→ **DIRECTIONS**
Show me every line in the listing that has the word "dumbbell".

→ **INPUT MATERIAL**

|---|

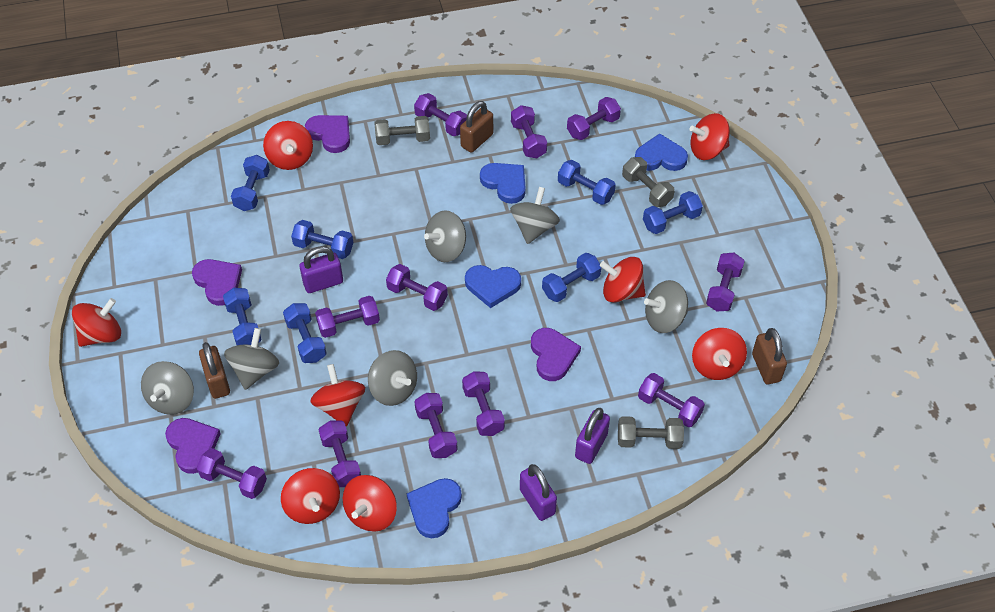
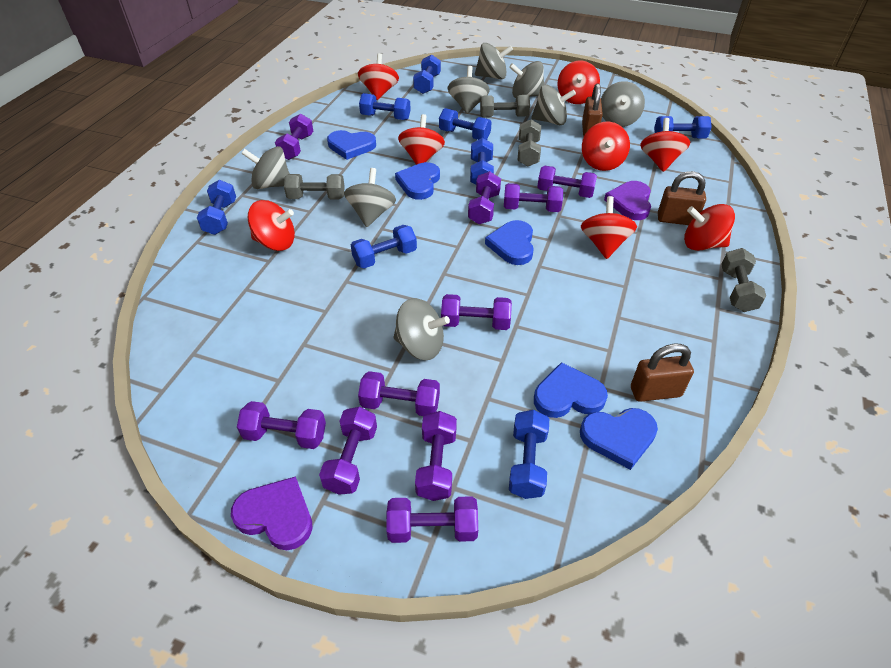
blue dumbbell: [223,288,262,345] [231,155,270,211] [283,303,327,363] [291,220,353,259] [542,253,601,302] [558,160,616,205] [643,191,703,234] = 7 -> [197,180,236,235] [351,225,417,268] [359,93,411,120] [413,55,441,94] [439,108,492,140] [470,138,494,185] [509,410,549,499] [654,116,712,138] = 8
blue heart: [407,478,462,538] [465,265,521,308] [480,163,526,204] [635,134,688,171] = 4 -> [327,130,376,160] [395,162,440,200] [485,220,534,265] [534,362,608,418] [580,408,658,470] = 5
grey dumbbell: [374,116,430,145] [618,416,684,449] [622,157,675,207] = 3 -> [284,174,345,199] [480,95,530,117] [517,119,541,167] [721,248,766,312] = 4
grey spinning top: [141,361,194,415] [224,328,279,390] [368,350,417,406] [424,210,466,262] [510,187,560,244] [644,280,688,333] = 6 -> [241,146,290,189] [344,168,396,227] [393,298,450,360] [447,66,490,114] [475,43,513,79] [509,61,544,98] [531,85,576,125] [601,81,645,127] = 8
purple dumbbell: [197,448,267,499] [315,296,380,338] [319,421,361,487] [386,264,448,311] [414,93,467,136] [415,393,458,458] [462,371,505,436] [511,105,547,158] [567,97,621,140] [638,373,705,427] [706,253,744,311] = 11 -> [237,401,326,449] [275,114,313,160] [319,407,377,495] [358,371,440,416] [387,496,478,543] [415,411,457,501] [441,294,512,330] [468,171,501,224] [504,183,563,212] [537,166,597,198] = 10
purple heart: [165,418,221,474] [192,259,242,306] [305,115,350,153] [531,328,581,381] = 4 -> [231,476,313,550] [604,181,651,220] = 2
purple padlock: [299,246,343,293] [520,464,557,521] [575,408,610,464] = 3 -> none = 0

|---|

→ **ANSWER TO THE PROBLEM**
blue dumbbell: [223,288,262,345] [231,155,270,211] [283,303,327,363] [291,220,353,259] [542,253,601,302] [558,160,616,205] [643,191,703,234] = 7 -> [197,180,236,235] [351,225,417,268] [359,93,411,120] [413,55,441,94] [439,108,492,140] [470,138,494,185] [509,410,549,499] [654,116,712,138] = 8
grey dumbbell: [374,116,430,145] [618,416,684,449] [622,157,675,207] = 3 -> [284,174,345,199] [480,95,530,117] [517,119,541,167] [721,248,766,312] = 4
purple dumbbell: [197,448,267,499] [315,296,380,338] [319,421,361,487] [386,264,448,311] [414,93,467,136] [415,393,458,458] [462,371,505,436] [511,105,547,158] [567,97,621,140] [638,373,705,427] [706,253,744,311] = 11 -> [237,401,326,449] [275,114,313,160] [319,407,377,495] [358,371,440,416] [387,496,478,543] [415,411,457,501] [441,294,512,330] [468,171,501,224] [504,183,563,212] [537,166,597,198] = 10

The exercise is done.